### Entries shown ###

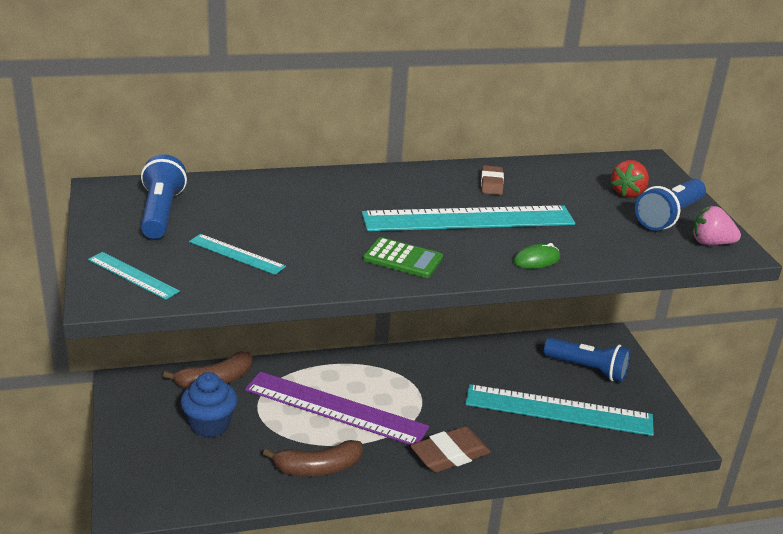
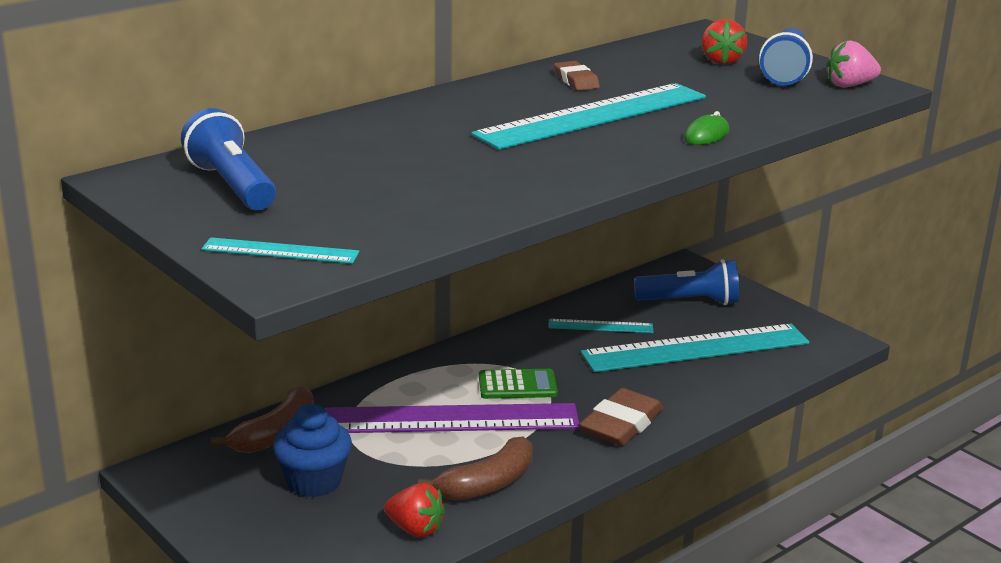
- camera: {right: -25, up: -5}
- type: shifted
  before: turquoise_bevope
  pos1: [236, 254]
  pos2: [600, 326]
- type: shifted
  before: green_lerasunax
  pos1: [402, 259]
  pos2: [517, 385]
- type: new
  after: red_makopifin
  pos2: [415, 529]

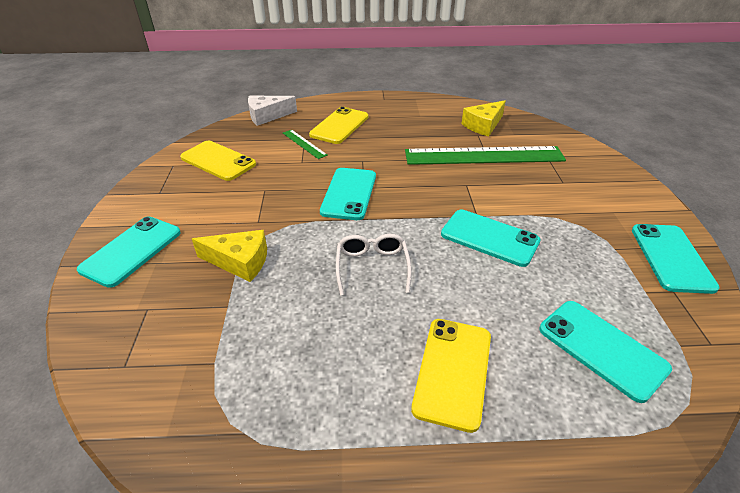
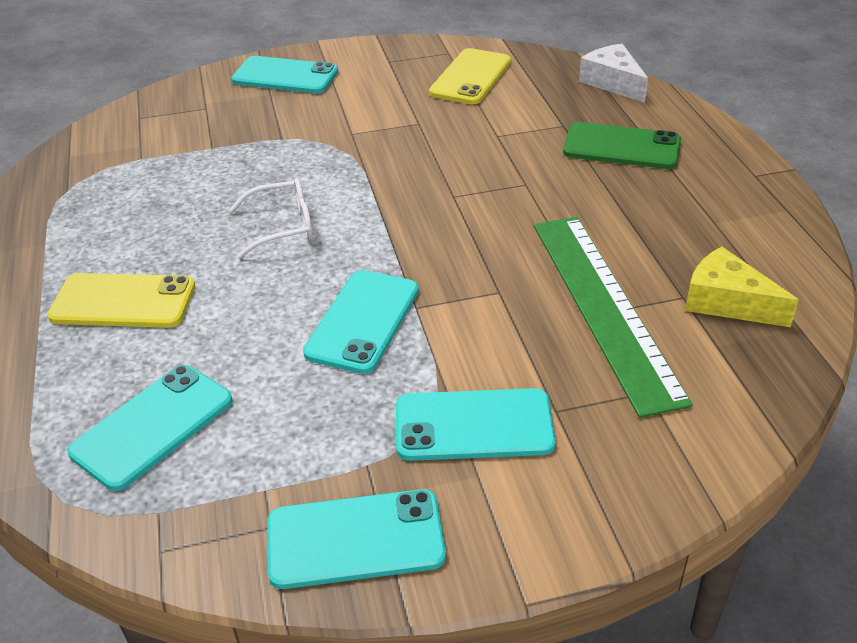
- camera: {right: 80, up: 0}
- type: gone
  before: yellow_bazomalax
  pos1: [240, 262]
- type: gone
  before: green_bevope
  pos1: [304, 144]
- type: repainted
  before: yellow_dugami
  after: green_dugami
  pos1: [339, 126]
  pos2: [621, 147]
- type: shifted
  before: turquoise_dugami
  pos1: [349, 194]
  pos2: [474, 425]

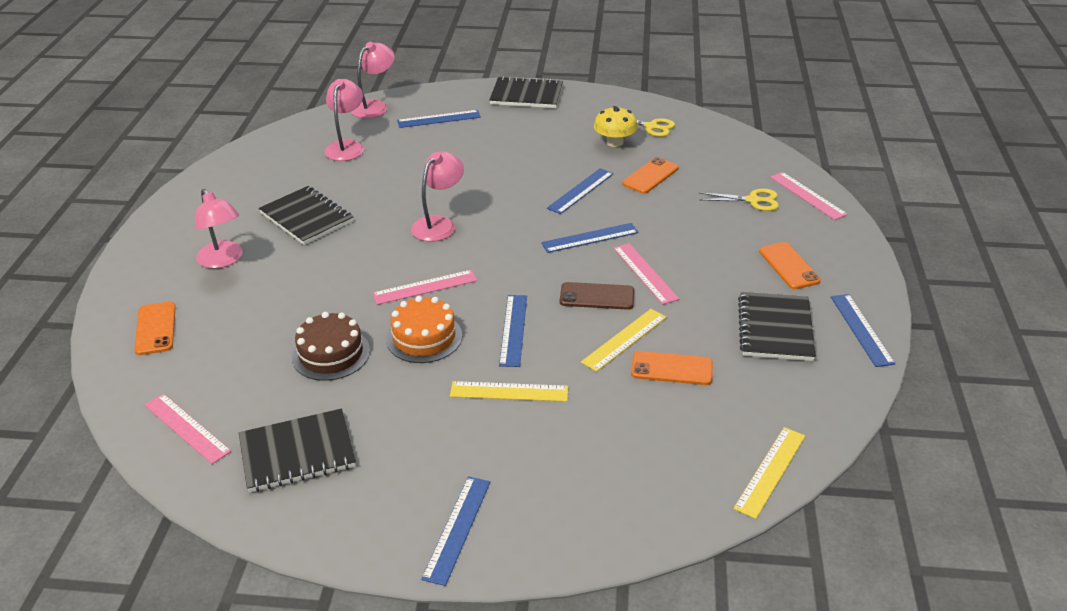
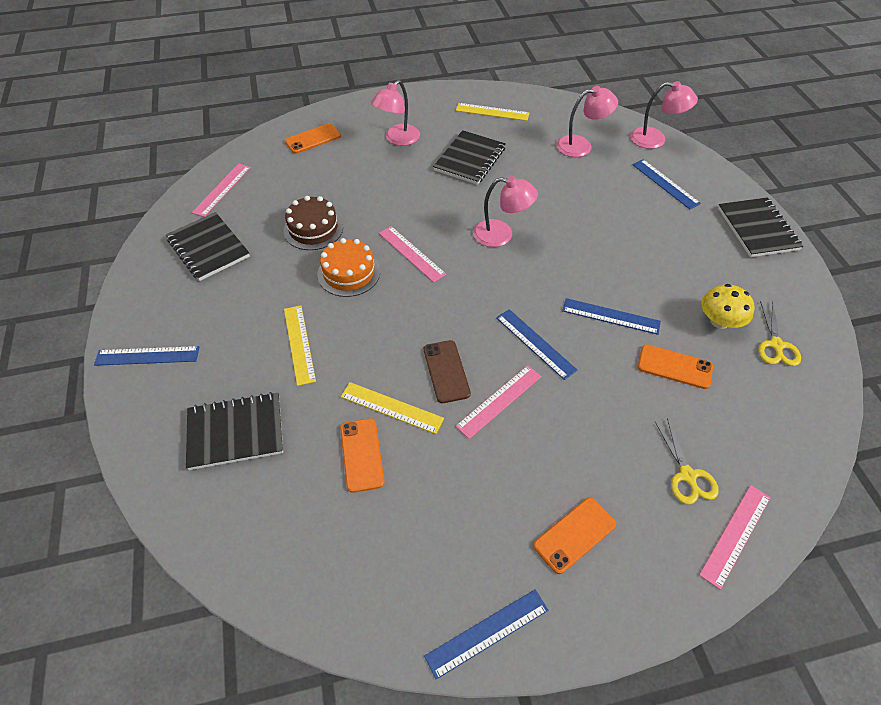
- camera: {right: 70, up: 15}
- type: gone
  before: blue_bevope
  pos1: [513, 330]
- type: shifted
  before: yellow_bevope
  pos1: [770, 471]
  pos2: [492, 112]
- type: shifted
  before: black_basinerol
  pos1: [775, 329]
  pos2: [236, 432]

###

Omit the pictures and print the listing exactly.

- camera: {right: -25, up: -5}
- type: shifted
  before: turquoise_bevope
  pos1: [236, 254]
  pos2: [600, 326]
- type: shifted
  before: green_lerasunax
  pos1: [402, 259]
  pos2: [517, 385]
- type: new
  after: red_makopifin
  pos2: [415, 529]

- camera: {right: 80, up: 0}
- type: gone
  before: yellow_bazomalax
  pos1: [240, 262]
- type: gone
  before: green_bevope
  pos1: [304, 144]
- type: repainted
  before: yellow_dugami
  after: green_dugami
  pos1: [339, 126]
  pos2: [621, 147]
- type: shifted
  before: turquoise_dugami
  pos1: [349, 194]
  pos2: [474, 425]

- camera: {right: 70, up: 15}
- type: gone
  before: blue_bevope
  pos1: [513, 330]
- type: shifted
  before: yellow_bevope
  pos1: [770, 471]
  pos2: [492, 112]
- type: shifted
  before: black_basinerol
  pos1: [775, 329]
  pos2: [236, 432]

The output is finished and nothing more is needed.